* _Work to complete_
Write out the rows word for word, beginning with the first row and stopping after the line that contains "Lyon: 07:00 -> 06:57".

Entries from a dataset:
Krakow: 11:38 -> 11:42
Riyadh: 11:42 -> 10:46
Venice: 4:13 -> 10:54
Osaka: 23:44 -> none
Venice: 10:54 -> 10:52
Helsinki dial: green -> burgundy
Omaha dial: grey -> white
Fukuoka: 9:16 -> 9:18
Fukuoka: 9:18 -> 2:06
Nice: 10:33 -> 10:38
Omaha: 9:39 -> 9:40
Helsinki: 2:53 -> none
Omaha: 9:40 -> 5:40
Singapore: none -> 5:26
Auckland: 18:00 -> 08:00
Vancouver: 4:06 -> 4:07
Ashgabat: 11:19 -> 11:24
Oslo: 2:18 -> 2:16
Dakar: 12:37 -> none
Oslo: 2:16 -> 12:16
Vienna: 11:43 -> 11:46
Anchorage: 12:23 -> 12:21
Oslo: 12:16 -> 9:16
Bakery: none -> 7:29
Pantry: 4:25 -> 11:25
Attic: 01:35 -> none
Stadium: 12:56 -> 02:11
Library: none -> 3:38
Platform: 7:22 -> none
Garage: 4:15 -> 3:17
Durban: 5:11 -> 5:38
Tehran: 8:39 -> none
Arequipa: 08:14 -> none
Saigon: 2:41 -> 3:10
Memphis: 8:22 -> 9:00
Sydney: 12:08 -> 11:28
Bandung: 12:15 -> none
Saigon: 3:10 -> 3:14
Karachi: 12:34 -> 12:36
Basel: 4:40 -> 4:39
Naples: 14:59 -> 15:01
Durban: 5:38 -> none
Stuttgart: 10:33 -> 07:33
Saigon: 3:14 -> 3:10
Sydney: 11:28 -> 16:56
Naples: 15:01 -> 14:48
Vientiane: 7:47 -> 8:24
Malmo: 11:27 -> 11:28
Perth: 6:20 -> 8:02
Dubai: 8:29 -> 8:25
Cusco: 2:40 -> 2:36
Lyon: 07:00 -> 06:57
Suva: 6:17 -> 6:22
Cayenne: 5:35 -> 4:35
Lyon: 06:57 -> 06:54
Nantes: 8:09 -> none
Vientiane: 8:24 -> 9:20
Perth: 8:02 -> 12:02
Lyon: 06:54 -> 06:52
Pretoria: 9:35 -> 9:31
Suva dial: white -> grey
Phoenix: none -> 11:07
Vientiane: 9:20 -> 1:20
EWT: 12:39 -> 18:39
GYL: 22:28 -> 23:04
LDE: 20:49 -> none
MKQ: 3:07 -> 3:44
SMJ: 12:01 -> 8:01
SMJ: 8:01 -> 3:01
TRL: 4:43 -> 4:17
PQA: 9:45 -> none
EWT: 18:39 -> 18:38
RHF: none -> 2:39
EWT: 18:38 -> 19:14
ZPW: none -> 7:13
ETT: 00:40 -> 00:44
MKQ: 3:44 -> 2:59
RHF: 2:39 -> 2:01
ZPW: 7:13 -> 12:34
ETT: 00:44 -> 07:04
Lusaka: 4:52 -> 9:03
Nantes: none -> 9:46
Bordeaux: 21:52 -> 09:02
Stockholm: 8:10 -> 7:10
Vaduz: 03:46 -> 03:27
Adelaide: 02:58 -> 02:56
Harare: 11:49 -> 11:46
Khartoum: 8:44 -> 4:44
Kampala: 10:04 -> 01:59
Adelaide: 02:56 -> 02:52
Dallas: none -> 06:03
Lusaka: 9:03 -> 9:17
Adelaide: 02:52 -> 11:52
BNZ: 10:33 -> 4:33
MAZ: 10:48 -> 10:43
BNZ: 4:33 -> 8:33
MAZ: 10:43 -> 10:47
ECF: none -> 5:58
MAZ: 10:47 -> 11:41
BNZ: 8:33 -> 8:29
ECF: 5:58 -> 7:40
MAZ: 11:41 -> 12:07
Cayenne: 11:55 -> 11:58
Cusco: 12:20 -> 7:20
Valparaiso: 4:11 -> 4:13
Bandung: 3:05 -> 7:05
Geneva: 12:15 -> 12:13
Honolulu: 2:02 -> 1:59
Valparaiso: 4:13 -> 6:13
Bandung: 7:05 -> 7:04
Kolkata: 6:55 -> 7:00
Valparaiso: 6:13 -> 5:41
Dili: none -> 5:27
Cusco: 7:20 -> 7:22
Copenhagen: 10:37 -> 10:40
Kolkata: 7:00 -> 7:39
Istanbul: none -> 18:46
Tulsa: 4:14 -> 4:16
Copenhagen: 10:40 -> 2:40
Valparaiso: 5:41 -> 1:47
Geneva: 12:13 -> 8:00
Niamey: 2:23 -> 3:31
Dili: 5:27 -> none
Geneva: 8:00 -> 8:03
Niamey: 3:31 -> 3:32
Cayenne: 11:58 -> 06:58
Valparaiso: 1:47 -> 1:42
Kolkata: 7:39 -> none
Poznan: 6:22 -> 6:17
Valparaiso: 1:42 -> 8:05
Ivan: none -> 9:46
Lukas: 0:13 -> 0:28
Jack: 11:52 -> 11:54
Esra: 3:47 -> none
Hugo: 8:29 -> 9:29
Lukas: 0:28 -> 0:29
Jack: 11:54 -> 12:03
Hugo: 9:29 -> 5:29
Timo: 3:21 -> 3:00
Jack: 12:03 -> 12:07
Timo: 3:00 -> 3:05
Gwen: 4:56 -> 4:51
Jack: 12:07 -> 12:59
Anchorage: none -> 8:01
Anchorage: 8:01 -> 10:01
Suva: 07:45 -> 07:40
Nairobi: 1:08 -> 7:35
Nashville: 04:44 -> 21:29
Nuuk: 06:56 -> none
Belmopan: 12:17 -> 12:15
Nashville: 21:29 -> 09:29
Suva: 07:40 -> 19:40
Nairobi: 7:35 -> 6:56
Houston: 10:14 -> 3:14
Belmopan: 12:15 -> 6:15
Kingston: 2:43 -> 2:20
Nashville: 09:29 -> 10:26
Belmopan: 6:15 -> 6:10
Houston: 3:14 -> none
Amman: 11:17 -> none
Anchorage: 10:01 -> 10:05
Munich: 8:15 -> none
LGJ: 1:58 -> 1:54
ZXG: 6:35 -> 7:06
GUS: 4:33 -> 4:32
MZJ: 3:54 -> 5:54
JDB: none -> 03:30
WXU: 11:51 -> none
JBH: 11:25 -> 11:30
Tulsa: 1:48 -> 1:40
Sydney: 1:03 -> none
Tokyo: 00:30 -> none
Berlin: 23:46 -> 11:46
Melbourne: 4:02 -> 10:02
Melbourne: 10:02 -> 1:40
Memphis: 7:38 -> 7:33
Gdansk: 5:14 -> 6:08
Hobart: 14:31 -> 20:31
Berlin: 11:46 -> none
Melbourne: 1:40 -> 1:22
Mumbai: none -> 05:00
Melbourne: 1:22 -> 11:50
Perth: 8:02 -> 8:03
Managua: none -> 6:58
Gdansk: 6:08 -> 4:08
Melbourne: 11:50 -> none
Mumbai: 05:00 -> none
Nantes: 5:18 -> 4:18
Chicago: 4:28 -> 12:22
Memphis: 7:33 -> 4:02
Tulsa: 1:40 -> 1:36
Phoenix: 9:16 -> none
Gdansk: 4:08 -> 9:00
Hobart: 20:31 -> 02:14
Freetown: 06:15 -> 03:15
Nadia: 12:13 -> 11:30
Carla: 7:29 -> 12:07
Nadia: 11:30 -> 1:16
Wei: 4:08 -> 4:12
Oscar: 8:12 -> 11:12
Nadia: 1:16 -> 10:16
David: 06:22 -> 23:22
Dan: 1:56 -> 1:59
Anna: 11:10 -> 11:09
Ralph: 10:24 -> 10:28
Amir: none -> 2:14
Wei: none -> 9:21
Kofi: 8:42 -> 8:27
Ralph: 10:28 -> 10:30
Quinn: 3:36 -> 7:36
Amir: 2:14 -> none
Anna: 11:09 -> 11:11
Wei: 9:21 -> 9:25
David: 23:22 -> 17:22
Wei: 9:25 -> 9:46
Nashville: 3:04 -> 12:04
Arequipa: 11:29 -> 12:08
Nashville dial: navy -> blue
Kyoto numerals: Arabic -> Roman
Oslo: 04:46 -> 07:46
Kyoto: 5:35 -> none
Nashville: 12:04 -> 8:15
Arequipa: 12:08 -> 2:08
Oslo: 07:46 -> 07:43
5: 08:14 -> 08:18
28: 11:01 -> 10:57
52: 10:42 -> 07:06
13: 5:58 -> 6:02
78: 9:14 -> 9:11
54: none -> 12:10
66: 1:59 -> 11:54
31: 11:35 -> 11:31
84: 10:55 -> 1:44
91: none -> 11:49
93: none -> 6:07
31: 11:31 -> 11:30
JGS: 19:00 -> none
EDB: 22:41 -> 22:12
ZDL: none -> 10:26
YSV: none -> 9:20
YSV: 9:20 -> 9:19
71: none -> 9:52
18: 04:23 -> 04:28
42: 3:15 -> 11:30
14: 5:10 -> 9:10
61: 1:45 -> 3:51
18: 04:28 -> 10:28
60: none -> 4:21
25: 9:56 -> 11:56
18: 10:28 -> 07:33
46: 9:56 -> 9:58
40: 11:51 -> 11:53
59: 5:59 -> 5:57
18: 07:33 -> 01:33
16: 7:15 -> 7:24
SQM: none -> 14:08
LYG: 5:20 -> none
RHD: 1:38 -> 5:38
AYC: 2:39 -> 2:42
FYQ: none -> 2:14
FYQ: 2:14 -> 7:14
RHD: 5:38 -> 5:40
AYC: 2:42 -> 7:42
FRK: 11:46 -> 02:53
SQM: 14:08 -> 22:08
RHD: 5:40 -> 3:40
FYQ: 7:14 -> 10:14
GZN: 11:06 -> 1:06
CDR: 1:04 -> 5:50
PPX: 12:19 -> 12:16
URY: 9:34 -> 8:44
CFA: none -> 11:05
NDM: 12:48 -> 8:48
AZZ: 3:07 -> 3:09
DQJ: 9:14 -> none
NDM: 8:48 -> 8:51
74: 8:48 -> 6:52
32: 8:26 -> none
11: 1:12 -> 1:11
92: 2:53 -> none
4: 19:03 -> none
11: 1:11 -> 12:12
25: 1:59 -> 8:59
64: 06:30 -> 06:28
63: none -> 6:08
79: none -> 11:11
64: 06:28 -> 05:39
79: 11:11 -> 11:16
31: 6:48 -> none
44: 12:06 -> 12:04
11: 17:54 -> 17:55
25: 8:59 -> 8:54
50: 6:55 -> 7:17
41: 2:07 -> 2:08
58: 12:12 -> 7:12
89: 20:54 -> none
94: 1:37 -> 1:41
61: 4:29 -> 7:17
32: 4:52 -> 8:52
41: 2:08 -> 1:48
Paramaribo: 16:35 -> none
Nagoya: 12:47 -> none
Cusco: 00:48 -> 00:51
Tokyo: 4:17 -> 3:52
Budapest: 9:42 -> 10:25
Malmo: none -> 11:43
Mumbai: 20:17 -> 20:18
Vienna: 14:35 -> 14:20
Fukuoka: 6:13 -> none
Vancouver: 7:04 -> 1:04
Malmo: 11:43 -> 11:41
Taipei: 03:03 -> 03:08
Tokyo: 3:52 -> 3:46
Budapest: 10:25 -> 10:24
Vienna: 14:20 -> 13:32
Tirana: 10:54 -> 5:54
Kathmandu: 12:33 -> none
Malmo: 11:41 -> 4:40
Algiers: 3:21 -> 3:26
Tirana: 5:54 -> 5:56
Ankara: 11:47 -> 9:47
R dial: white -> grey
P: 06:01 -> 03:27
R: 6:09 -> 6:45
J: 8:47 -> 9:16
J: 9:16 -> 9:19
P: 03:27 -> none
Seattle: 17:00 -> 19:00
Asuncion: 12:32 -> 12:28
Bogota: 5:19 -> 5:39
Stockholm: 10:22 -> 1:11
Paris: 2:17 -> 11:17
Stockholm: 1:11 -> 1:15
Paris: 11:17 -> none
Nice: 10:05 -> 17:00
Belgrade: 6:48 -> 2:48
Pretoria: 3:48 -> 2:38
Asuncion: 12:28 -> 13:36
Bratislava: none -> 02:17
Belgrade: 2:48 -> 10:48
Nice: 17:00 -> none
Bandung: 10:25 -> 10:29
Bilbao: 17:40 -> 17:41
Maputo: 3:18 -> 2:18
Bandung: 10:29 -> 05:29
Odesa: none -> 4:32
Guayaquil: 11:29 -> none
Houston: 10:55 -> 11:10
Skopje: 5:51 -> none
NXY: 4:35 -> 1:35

* _Answer to this problem_
Krakow: 11:38 -> 11:42
Riyadh: 11:42 -> 10:46
Venice: 4:13 -> 10:54
Osaka: 23:44 -> none
Venice: 10:54 -> 10:52
Helsinki dial: green -> burgundy
Omaha dial: grey -> white
Fukuoka: 9:16 -> 9:18
Fukuoka: 9:18 -> 2:06
Nice: 10:33 -> 10:38
Omaha: 9:39 -> 9:40
Helsinki: 2:53 -> none
Omaha: 9:40 -> 5:40
Singapore: none -> 5:26
Auckland: 18:00 -> 08:00
Vancouver: 4:06 -> 4:07
Ashgabat: 11:19 -> 11:24
Oslo: 2:18 -> 2:16
Dakar: 12:37 -> none
Oslo: 2:16 -> 12:16
Vienna: 11:43 -> 11:46
Anchorage: 12:23 -> 12:21
Oslo: 12:16 -> 9:16
Bakery: none -> 7:29
Pantry: 4:25 -> 11:25
Attic: 01:35 -> none
Stadium: 12:56 -> 02:11
Library: none -> 3:38
Platform: 7:22 -> none
Garage: 4:15 -> 3:17
Durban: 5:11 -> 5:38
Tehran: 8:39 -> none
Arequipa: 08:14 -> none
Saigon: 2:41 -> 3:10
Memphis: 8:22 -> 9:00
Sydney: 12:08 -> 11:28
Bandung: 12:15 -> none
Saigon: 3:10 -> 3:14
Karachi: 12:34 -> 12:36
Basel: 4:40 -> 4:39
Naples: 14:59 -> 15:01
Durban: 5:38 -> none
Stuttgart: 10:33 -> 07:33
Saigon: 3:14 -> 3:10
Sydney: 11:28 -> 16:56
Naples: 15:01 -> 14:48
Vientiane: 7:47 -> 8:24
Malmo: 11:27 -> 11:28
Perth: 6:20 -> 8:02
Dubai: 8:29 -> 8:25
Cusco: 2:40 -> 2:36
Lyon: 07:00 -> 06:57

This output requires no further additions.